** Problem requirements **
Return the lines of the listing below exactly as they appear, beginning at the one with "PIXELS: WS2812B -> WS2813" and stopping after the one with "LCD2 pin VCC: 3V3 -> 5V"; do not include pictures.

** Provided material **
──────

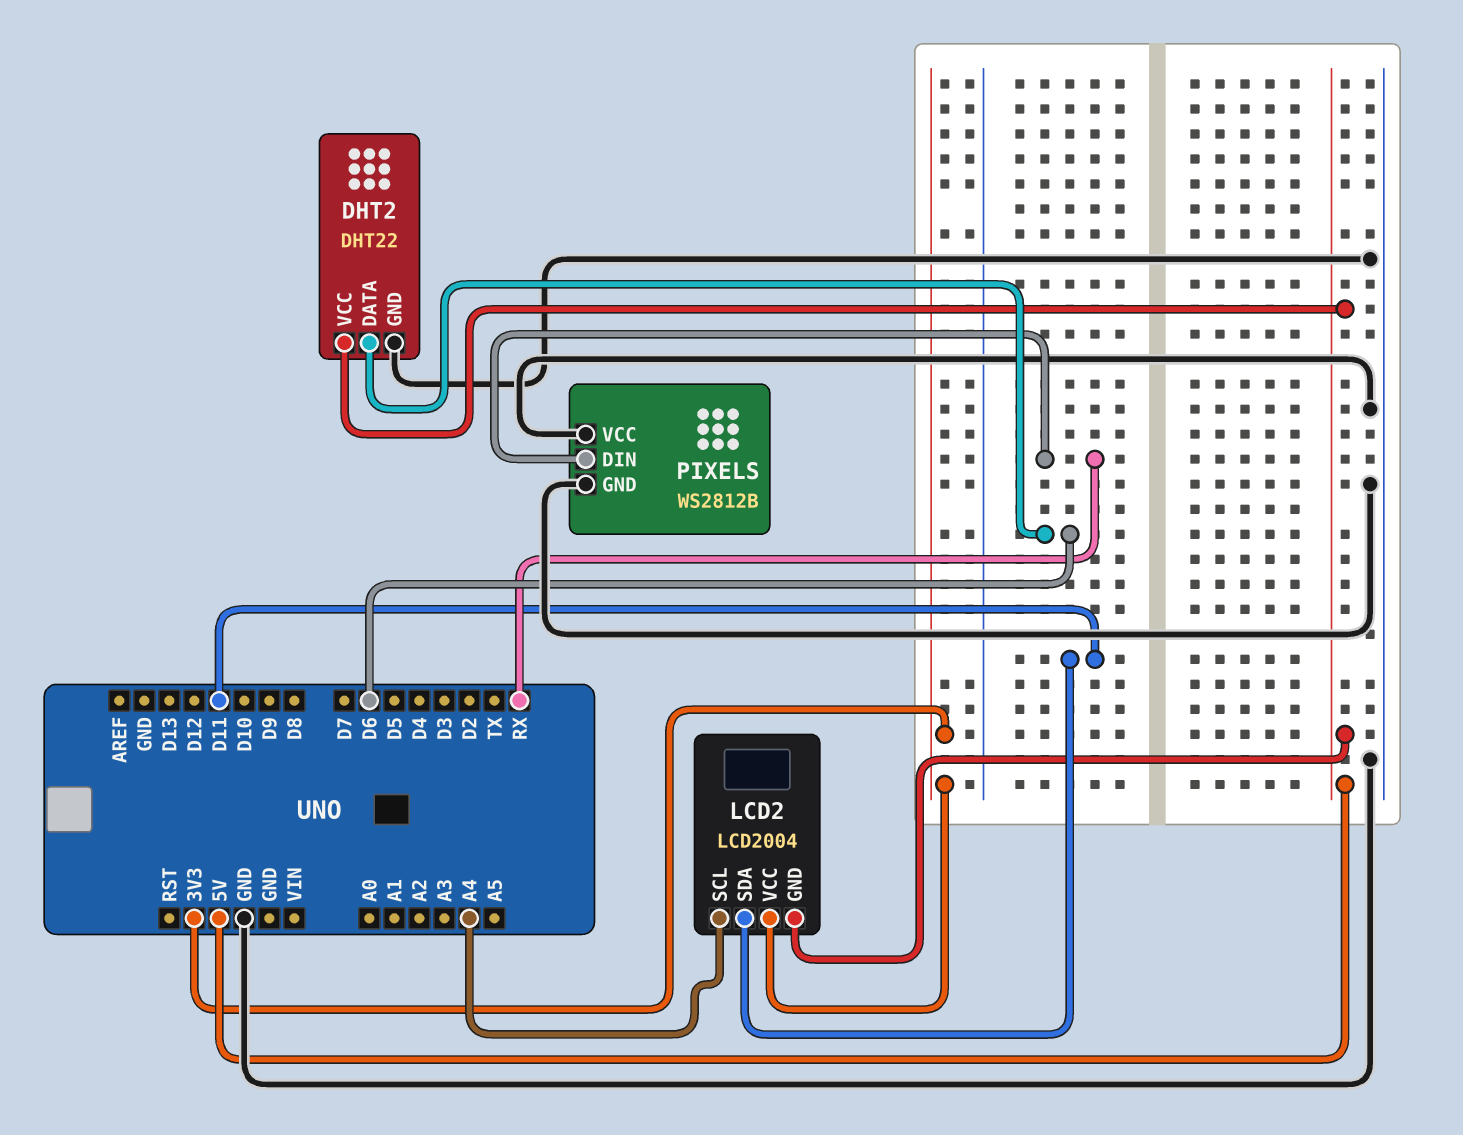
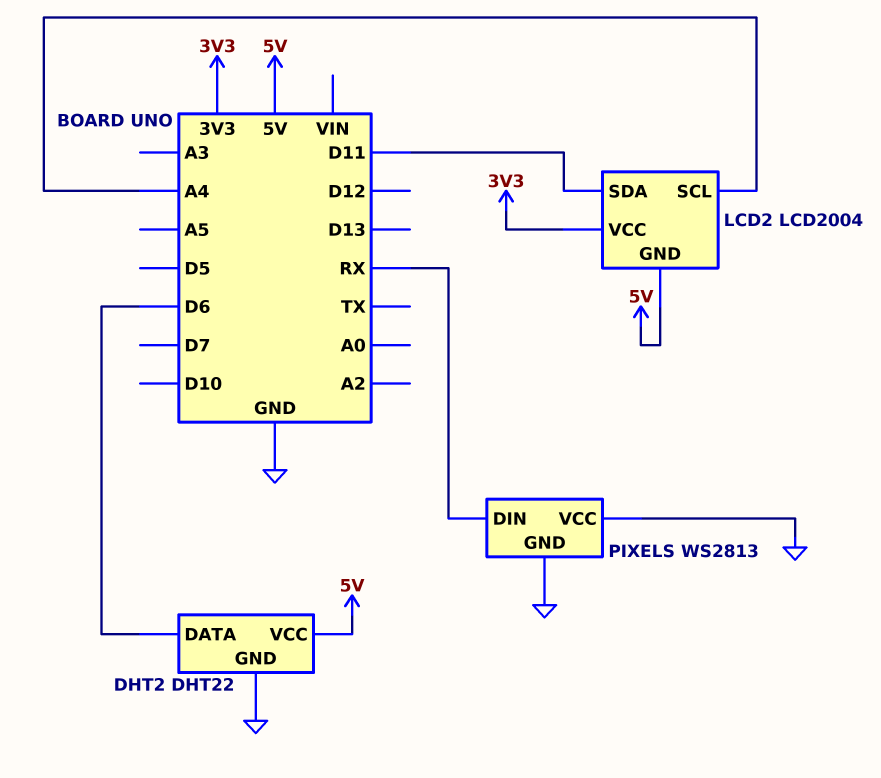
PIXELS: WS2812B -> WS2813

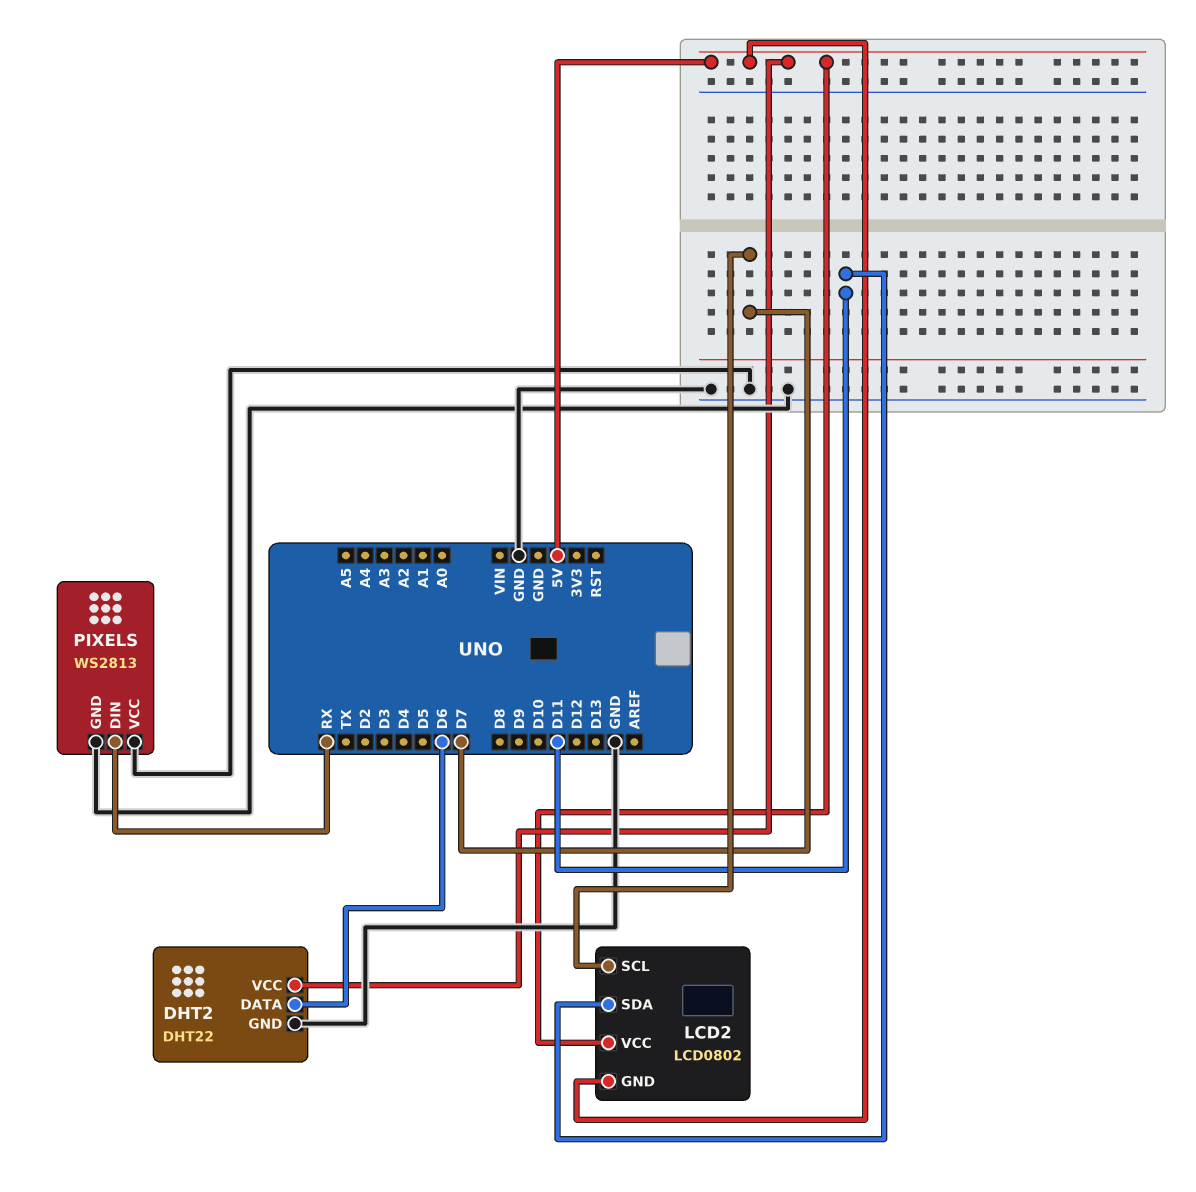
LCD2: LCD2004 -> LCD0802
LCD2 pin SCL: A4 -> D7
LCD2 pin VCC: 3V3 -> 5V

──────

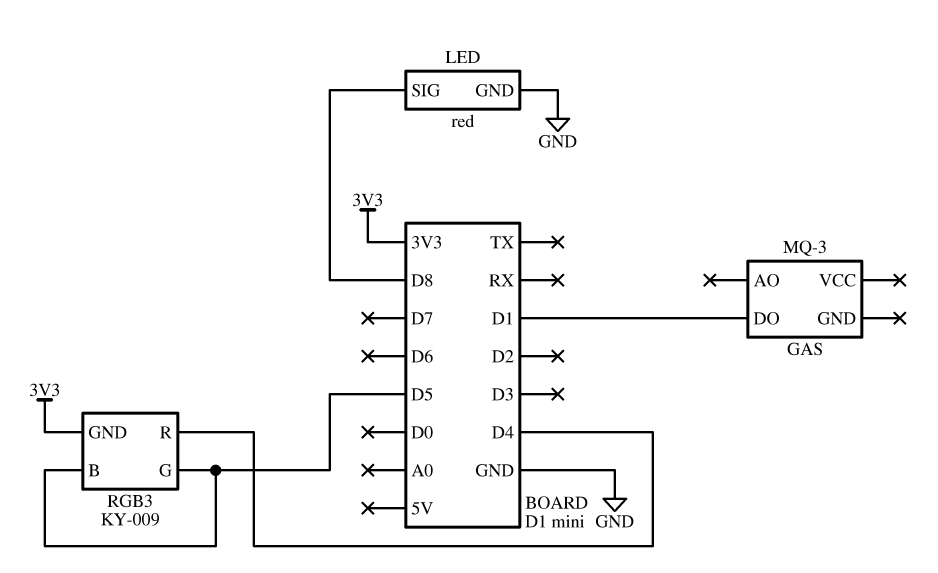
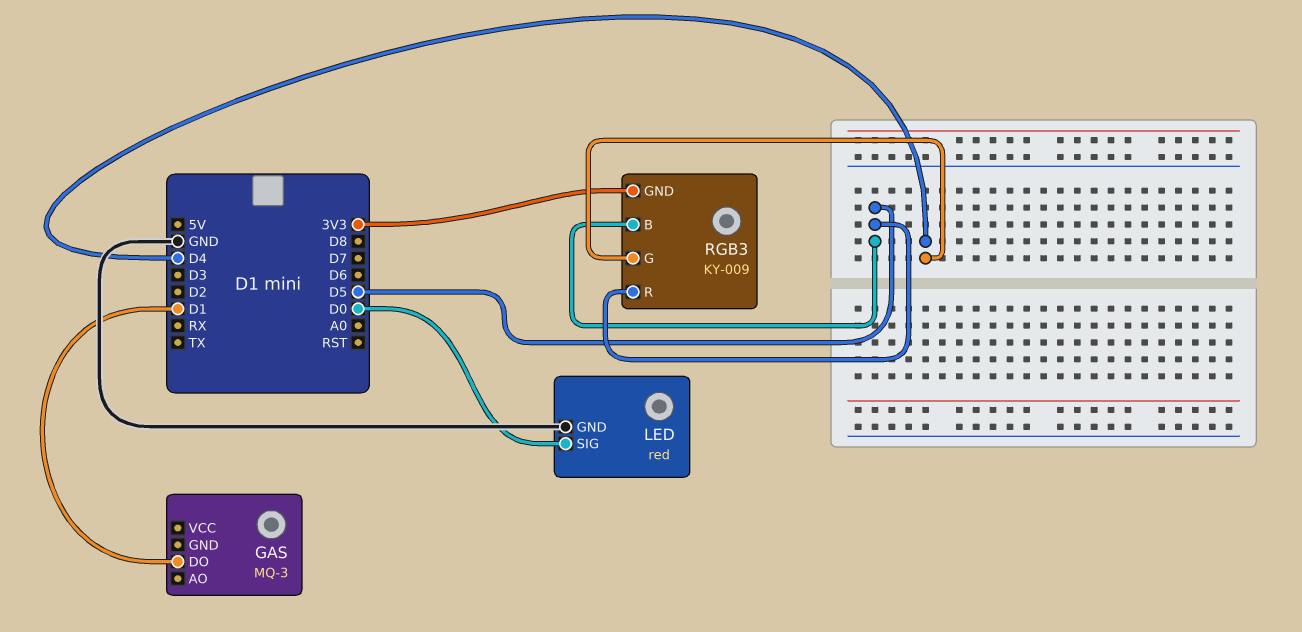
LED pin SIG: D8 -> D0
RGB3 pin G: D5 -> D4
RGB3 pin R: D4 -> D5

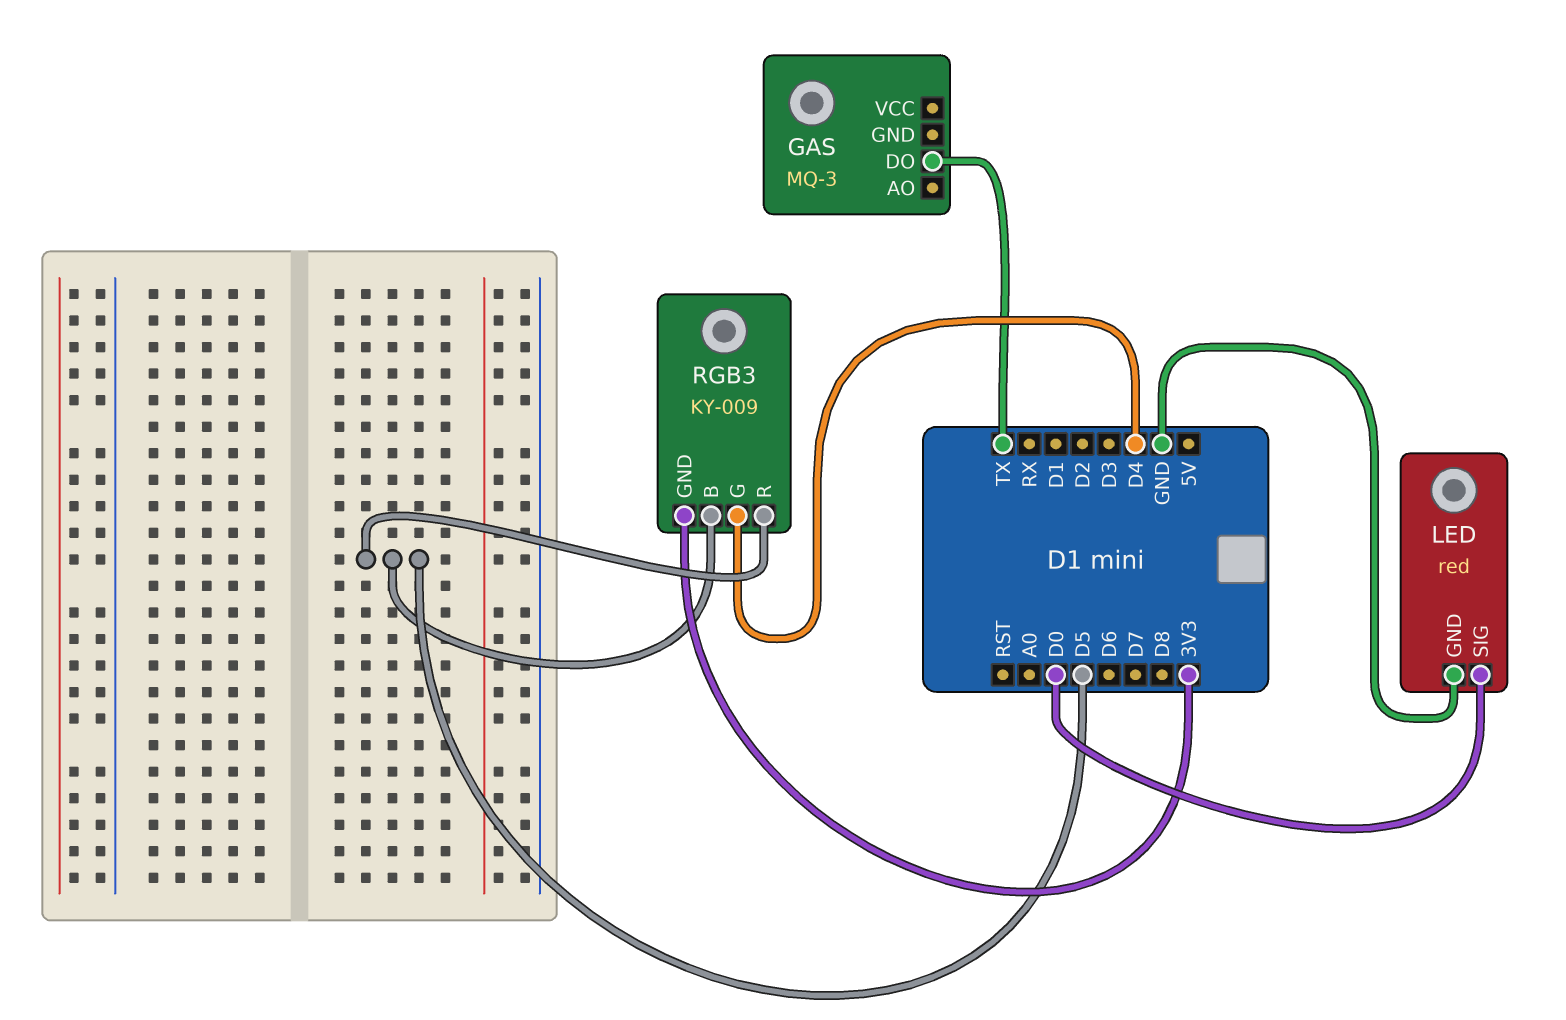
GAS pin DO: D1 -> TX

──────

** Result of the exercise **
PIXELS: WS2812B -> WS2813

LCD2: LCD2004 -> LCD0802
LCD2 pin SCL: A4 -> D7
LCD2 pin VCC: 3V3 -> 5V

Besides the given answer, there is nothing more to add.